▸ Input for this task:
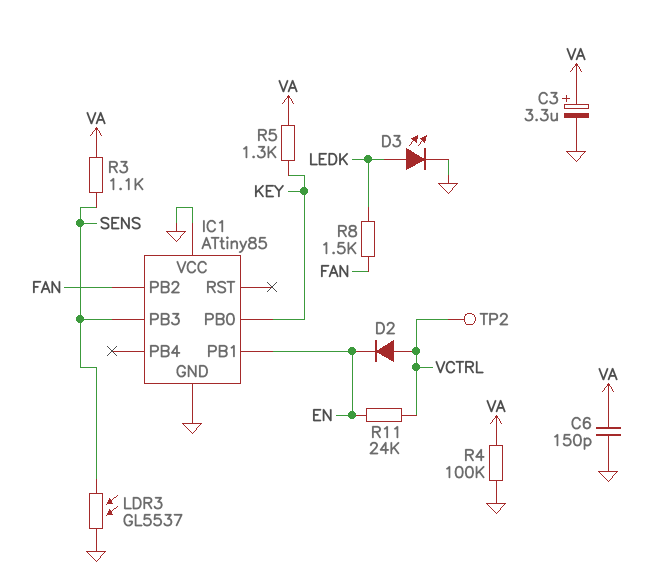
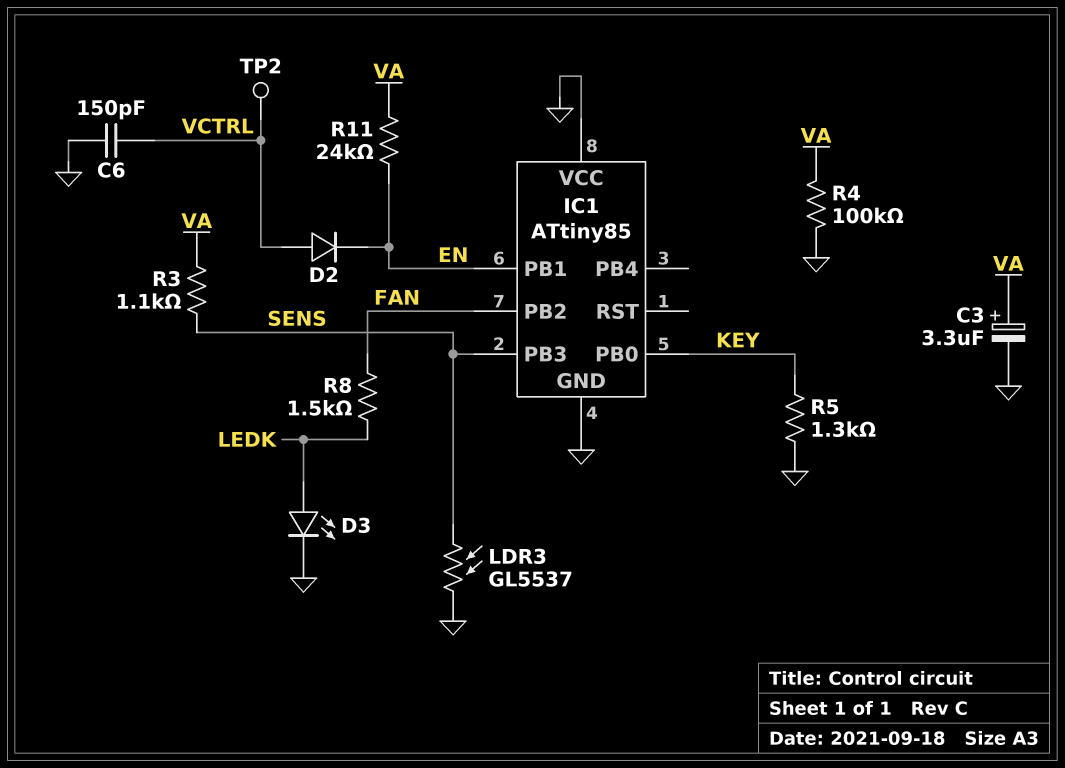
C6: 150pF (GND, VA) -> 150pF (GND, VCTRL)
R5: 1.3k (KEY, VA) -> 1.3k (GND, KEY)
R11: 24k (EN, VCTRL) -> 24k (EN, VA)

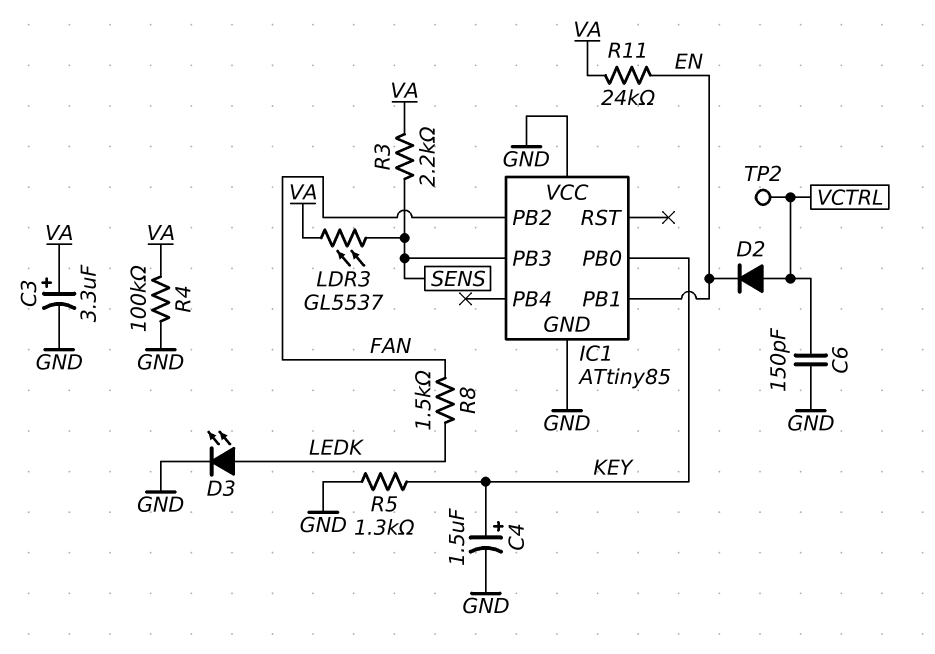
C4: none -> 1.5uF (plus KEY, minus GND)
LDR3: GL5537 (GND, SENS) -> GL5537 (SENS, VA)
R3: 1.1k (SENS, VA) -> 2.2k (SENS, VA)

▸ Problem requirements: Hand back the records above exactly, leaving out every picture.

▸ Finished task:
C6: 150pF (GND, VA) -> 150pF (GND, VCTRL)
R5: 1.3k (KEY, VA) -> 1.3k (GND, KEY)
R11: 24k (EN, VCTRL) -> 24k (EN, VA)

C4: none -> 1.5uF (plus KEY, minus GND)
LDR3: GL5537 (GND, SENS) -> GL5537 (SENS, VA)
R3: 1.1k (SENS, VA) -> 2.2k (SENS, VA)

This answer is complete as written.